[Exercise requirements]:
Return only what lies between the first line of the entries and the line containing "M202: motor 24V", both lines included.

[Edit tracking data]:
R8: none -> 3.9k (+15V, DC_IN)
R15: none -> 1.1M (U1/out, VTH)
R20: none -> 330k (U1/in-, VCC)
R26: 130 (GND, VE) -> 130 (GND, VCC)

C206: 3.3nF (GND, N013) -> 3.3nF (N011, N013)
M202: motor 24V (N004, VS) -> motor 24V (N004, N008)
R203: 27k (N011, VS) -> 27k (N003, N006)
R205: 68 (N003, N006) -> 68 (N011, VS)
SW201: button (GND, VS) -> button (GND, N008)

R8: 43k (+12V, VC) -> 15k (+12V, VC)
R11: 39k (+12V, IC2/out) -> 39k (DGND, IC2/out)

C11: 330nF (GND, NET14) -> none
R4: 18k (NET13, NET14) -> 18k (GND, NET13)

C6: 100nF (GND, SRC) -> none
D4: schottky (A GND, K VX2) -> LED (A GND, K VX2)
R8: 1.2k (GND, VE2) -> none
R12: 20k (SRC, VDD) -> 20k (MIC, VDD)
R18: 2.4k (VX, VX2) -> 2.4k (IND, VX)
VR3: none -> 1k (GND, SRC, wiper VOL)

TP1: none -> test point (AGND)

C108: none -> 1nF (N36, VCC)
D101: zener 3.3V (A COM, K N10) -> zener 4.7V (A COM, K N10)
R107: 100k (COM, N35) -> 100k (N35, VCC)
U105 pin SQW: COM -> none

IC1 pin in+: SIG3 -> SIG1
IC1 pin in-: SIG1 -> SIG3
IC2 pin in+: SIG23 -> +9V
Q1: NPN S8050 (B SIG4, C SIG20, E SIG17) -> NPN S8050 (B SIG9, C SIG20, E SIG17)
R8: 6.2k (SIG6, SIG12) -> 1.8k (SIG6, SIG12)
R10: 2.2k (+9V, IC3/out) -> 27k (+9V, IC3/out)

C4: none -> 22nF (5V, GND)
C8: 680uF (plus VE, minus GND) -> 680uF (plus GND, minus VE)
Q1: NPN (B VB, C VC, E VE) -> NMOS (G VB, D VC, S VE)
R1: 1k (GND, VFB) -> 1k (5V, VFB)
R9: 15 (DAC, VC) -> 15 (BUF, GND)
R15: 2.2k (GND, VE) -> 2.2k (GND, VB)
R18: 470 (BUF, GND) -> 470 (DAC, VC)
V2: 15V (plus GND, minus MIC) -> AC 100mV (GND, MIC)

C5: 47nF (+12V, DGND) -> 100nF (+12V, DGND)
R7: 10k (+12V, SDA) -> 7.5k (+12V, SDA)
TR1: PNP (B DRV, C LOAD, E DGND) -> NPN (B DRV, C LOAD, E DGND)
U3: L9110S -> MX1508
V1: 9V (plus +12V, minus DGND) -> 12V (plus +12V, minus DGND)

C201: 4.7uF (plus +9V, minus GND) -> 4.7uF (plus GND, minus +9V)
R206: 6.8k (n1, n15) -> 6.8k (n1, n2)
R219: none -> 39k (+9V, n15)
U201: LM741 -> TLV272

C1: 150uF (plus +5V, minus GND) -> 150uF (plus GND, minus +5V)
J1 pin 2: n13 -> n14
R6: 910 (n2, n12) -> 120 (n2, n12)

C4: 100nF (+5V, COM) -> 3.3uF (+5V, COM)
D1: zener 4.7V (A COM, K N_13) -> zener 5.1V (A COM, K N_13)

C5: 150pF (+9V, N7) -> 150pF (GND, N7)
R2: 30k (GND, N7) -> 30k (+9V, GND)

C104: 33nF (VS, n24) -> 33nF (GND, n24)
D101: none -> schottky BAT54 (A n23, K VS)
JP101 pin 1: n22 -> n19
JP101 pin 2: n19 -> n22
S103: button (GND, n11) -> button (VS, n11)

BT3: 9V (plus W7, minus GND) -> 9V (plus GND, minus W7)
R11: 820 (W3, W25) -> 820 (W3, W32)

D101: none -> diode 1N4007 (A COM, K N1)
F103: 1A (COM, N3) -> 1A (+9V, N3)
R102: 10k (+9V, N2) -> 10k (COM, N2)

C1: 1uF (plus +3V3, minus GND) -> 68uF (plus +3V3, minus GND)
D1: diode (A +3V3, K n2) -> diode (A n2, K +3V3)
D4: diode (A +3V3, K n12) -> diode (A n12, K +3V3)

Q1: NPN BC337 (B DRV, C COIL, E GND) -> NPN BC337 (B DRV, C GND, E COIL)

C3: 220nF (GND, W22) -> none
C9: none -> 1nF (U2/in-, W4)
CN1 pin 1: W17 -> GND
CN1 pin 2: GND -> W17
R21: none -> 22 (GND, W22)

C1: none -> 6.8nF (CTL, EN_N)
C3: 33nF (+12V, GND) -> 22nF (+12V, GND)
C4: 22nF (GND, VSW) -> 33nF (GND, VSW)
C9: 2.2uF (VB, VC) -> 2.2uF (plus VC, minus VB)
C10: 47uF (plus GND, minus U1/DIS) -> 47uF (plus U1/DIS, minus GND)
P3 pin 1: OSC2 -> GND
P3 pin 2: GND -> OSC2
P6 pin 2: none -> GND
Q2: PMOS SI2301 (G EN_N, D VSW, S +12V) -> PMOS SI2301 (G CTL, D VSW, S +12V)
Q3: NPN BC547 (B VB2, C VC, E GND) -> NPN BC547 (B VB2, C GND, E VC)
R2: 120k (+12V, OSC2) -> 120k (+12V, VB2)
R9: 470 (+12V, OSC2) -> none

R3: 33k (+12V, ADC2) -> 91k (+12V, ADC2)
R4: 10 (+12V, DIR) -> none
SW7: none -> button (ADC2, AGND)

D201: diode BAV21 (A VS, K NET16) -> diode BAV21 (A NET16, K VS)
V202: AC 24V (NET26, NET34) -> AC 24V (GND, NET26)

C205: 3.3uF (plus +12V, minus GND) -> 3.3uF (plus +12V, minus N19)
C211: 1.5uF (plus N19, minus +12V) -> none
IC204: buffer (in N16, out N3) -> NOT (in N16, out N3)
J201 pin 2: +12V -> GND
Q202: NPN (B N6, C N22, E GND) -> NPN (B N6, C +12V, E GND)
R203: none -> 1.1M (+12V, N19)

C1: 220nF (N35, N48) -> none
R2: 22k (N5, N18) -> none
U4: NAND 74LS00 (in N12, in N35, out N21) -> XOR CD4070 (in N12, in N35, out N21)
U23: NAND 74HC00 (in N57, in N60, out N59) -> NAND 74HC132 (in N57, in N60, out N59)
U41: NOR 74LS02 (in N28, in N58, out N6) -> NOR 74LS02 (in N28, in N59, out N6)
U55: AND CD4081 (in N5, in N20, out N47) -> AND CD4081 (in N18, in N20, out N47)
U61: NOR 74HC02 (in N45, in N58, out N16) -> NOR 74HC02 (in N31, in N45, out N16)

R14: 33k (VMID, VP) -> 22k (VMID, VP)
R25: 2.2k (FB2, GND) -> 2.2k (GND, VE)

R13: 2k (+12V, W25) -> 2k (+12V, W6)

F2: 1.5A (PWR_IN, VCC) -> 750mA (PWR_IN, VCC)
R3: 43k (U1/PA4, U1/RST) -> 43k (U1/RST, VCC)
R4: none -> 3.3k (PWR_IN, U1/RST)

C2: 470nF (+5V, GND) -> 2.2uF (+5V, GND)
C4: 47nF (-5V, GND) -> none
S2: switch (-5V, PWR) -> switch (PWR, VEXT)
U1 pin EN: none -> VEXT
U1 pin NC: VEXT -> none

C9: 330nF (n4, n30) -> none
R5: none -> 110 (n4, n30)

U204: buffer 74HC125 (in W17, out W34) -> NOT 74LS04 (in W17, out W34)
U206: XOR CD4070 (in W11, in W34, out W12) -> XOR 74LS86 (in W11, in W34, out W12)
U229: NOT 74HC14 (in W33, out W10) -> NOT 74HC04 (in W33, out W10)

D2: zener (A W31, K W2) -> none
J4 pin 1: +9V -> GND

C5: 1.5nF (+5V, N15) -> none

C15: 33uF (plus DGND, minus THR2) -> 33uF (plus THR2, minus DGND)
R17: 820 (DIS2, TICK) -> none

[Reply to the exercise]:
R8: none -> 3.9k (+15V, DC_IN)
R15: none -> 1.1M (U1/out, VTH)
R20: none -> 330k (U1/in-, VCC)
R26: 130 (GND, VE) -> 130 (GND, VCC)

C206: 3.3nF (GND, N013) -> 3.3nF (N011, N013)
M202: motor 24V (N004, VS) -> motor 24V (N004, N008)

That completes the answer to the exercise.